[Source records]
──────
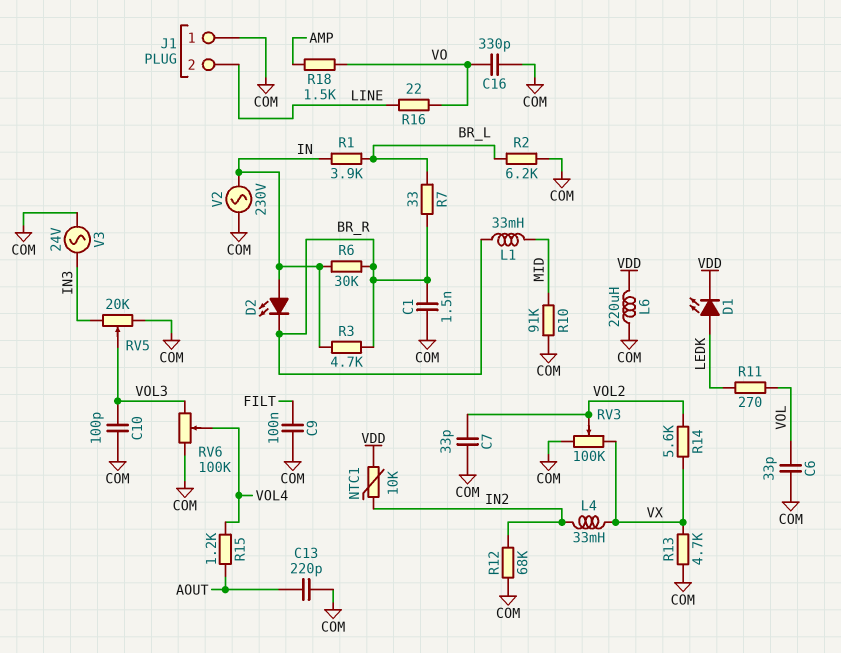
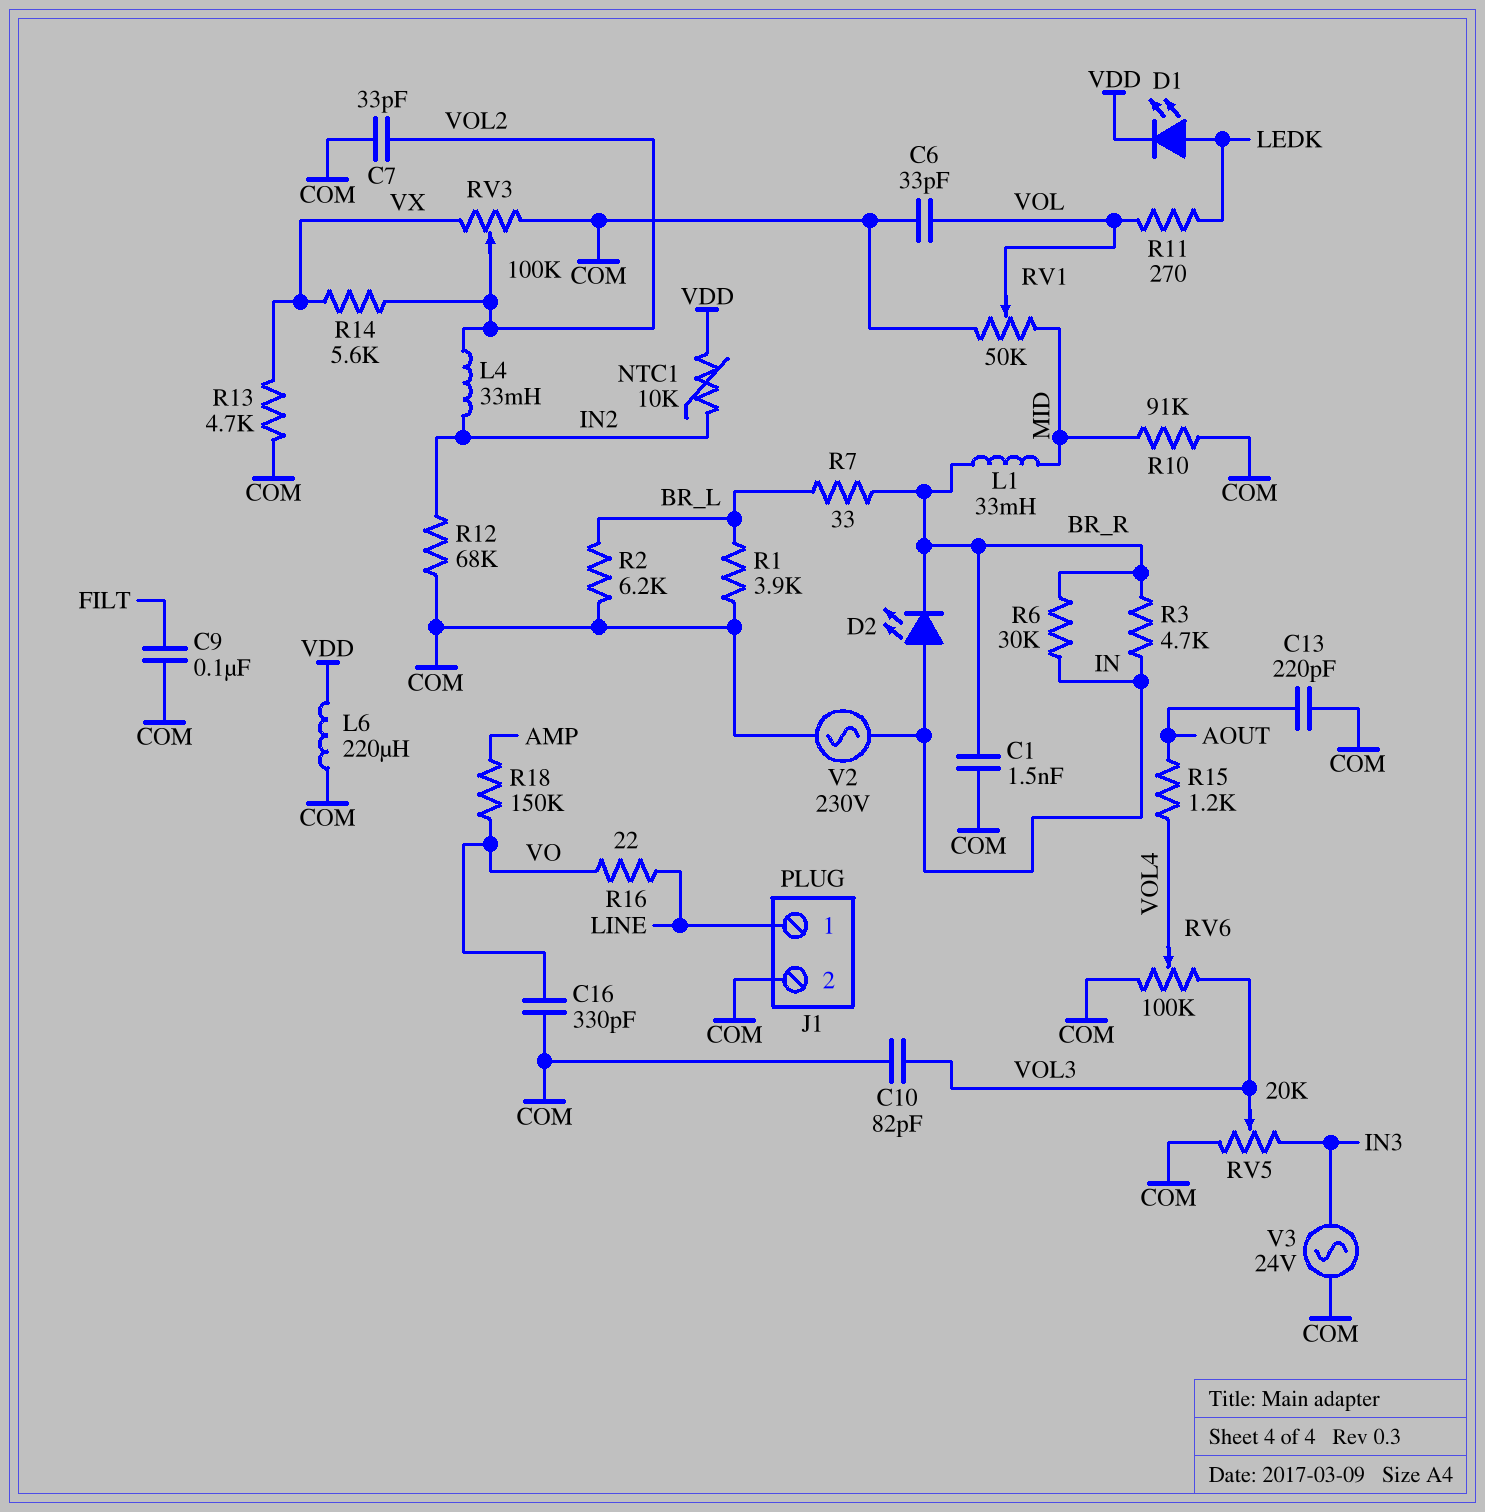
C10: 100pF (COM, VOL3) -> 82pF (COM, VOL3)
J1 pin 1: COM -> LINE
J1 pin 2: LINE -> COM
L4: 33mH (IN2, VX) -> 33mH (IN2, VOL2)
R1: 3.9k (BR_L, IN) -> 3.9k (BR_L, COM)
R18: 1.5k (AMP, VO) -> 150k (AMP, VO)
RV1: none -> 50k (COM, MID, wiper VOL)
──────
Your answer should hold every record above, printed exactly and free of pictures.

C10: 100pF (COM, VOL3) -> 82pF (COM, VOL3)
J1 pin 1: COM -> LINE
J1 pin 2: LINE -> COM
L4: 33mH (IN2, VX) -> 33mH (IN2, VOL2)
R1: 3.9k (BR_L, IN) -> 3.9k (BR_L, COM)
R18: 1.5k (AMP, VO) -> 150k (AMP, VO)
RV1: none -> 50k (COM, MID, wiper VOL)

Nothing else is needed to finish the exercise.